— START Input records —

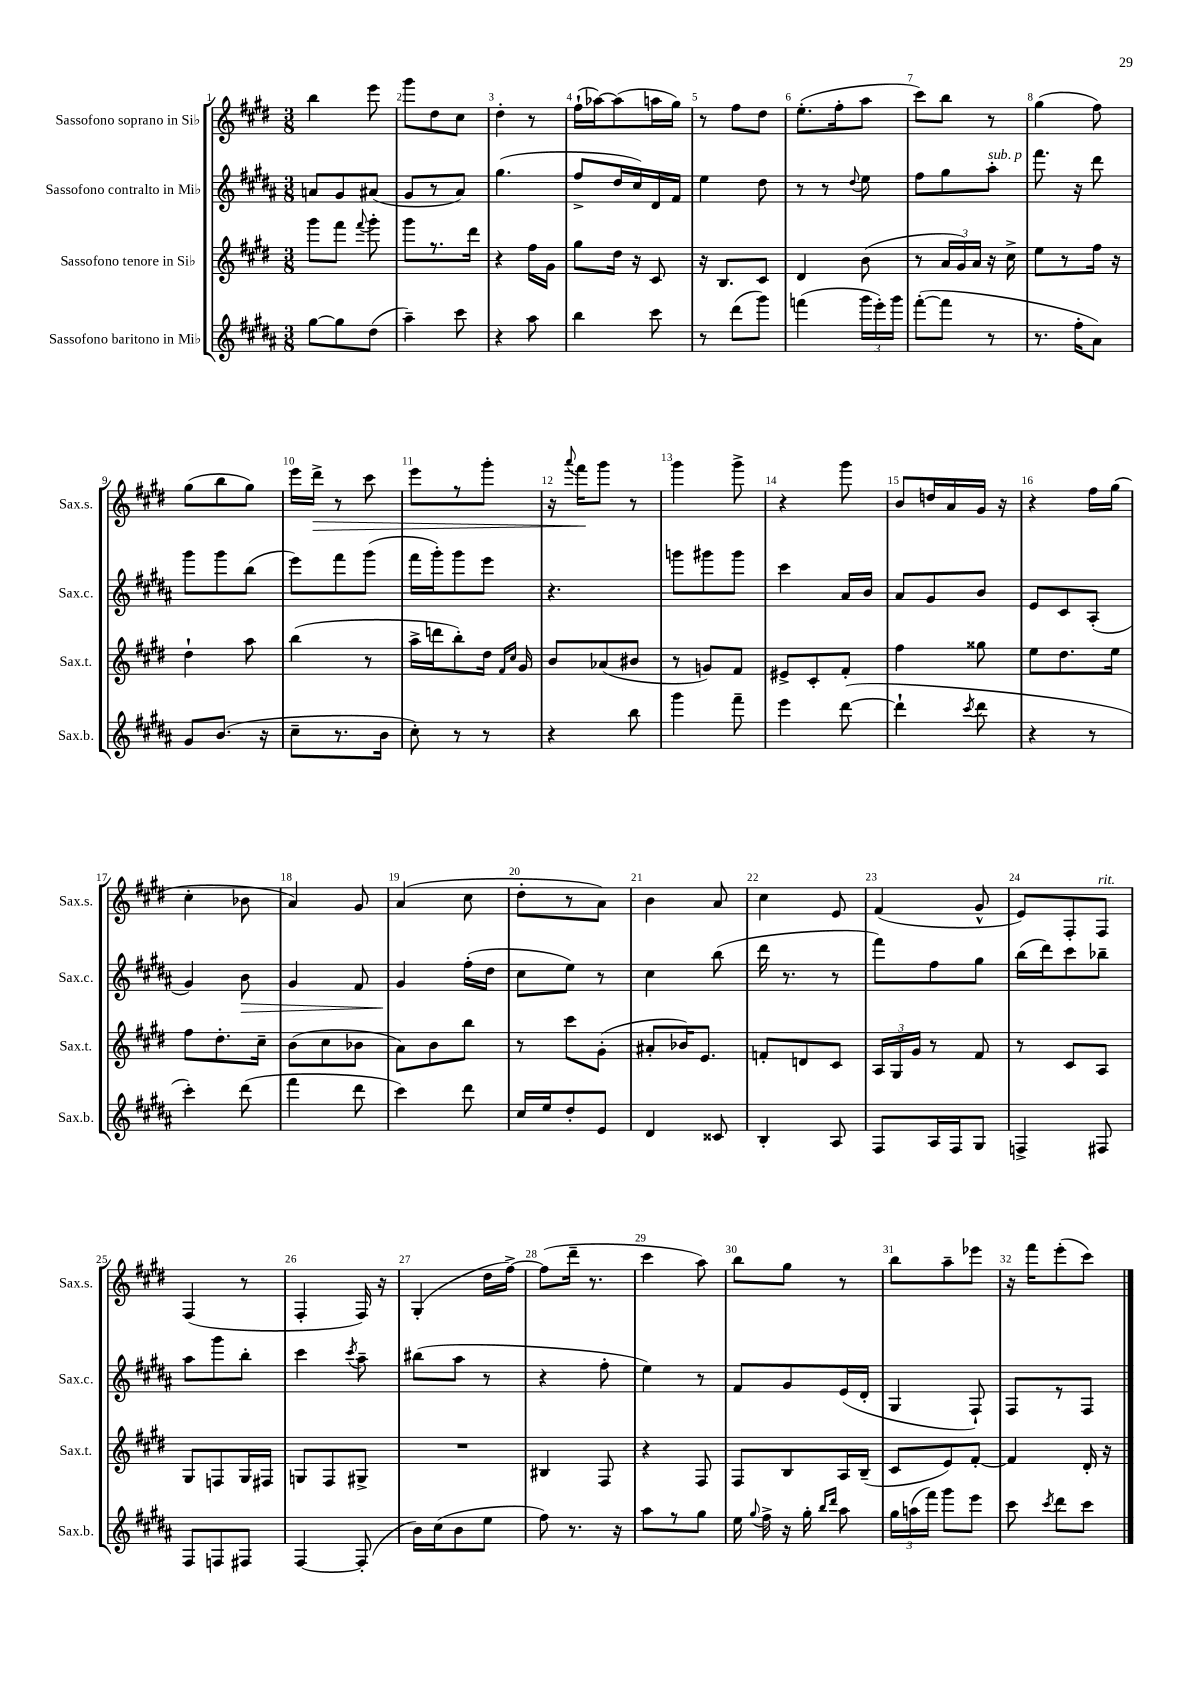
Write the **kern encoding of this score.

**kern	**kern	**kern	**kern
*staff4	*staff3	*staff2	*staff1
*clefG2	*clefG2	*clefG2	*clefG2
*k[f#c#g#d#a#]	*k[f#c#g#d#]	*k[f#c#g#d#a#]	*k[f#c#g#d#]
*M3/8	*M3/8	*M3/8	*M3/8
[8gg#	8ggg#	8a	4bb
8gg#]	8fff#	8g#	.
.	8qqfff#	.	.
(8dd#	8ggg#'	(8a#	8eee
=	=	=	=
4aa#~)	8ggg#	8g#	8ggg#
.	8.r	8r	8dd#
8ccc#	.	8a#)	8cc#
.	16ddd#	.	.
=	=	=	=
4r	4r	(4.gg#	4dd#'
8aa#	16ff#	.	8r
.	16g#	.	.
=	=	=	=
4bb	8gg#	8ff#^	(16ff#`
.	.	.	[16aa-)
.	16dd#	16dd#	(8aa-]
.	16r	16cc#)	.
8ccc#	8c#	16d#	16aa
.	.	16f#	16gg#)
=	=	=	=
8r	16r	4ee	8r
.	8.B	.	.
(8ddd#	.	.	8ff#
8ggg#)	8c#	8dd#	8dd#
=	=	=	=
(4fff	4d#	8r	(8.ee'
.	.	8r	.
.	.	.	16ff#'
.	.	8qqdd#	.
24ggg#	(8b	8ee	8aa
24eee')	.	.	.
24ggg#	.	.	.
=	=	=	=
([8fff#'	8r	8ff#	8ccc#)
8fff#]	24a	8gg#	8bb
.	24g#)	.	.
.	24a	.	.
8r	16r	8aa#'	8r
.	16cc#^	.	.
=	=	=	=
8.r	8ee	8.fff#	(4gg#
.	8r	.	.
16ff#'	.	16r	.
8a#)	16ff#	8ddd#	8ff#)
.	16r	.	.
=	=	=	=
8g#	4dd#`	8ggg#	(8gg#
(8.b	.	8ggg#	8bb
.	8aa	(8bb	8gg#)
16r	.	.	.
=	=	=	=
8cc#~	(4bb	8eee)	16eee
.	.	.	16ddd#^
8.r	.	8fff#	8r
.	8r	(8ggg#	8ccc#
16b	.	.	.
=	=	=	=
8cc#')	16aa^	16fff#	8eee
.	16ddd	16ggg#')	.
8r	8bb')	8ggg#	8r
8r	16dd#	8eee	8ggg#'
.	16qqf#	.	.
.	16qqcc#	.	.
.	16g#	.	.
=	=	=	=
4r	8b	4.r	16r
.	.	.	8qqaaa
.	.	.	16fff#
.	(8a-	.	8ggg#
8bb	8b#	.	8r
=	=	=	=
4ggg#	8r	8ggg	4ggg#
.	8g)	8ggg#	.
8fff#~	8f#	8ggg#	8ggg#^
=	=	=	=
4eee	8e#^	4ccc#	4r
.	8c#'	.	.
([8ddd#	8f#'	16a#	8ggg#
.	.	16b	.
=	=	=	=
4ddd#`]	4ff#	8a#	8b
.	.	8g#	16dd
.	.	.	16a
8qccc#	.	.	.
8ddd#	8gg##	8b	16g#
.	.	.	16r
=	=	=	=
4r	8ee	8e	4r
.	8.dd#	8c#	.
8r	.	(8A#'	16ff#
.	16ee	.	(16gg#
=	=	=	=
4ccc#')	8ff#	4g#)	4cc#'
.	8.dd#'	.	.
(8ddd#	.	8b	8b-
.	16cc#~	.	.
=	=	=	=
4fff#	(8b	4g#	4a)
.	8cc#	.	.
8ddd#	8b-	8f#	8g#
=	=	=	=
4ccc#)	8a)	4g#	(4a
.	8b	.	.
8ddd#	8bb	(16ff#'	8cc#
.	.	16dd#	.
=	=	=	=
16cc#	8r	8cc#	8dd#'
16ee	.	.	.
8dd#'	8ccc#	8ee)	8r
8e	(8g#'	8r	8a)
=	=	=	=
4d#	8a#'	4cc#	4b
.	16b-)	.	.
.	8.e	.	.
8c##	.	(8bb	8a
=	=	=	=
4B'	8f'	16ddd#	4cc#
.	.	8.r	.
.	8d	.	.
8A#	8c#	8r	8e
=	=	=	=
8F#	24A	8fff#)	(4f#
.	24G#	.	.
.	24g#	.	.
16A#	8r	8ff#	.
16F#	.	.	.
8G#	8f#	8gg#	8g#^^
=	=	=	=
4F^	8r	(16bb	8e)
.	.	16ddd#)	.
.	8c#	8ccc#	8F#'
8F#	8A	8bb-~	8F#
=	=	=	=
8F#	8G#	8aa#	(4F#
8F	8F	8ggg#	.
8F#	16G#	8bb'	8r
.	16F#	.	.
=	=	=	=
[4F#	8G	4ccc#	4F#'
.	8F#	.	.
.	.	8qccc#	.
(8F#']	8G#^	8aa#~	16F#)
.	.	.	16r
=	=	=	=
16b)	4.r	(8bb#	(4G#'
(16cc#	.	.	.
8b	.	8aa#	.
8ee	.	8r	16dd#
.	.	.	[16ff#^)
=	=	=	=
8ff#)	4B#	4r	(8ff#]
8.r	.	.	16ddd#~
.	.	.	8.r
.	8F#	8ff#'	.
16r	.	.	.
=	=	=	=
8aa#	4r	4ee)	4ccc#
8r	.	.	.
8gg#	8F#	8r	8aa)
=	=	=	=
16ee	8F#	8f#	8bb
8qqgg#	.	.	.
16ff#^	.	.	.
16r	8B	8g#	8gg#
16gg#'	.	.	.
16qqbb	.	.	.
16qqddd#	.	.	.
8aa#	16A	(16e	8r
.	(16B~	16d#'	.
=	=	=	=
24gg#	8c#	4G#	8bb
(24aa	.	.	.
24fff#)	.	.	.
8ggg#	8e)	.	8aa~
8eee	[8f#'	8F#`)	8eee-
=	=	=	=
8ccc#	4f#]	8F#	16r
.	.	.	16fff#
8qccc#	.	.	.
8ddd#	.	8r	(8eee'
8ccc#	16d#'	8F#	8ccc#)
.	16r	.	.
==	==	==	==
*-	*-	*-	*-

— END Input records —

State how many lines of the listing above contain the string "kern". Give only the number.

- [Right answer] 2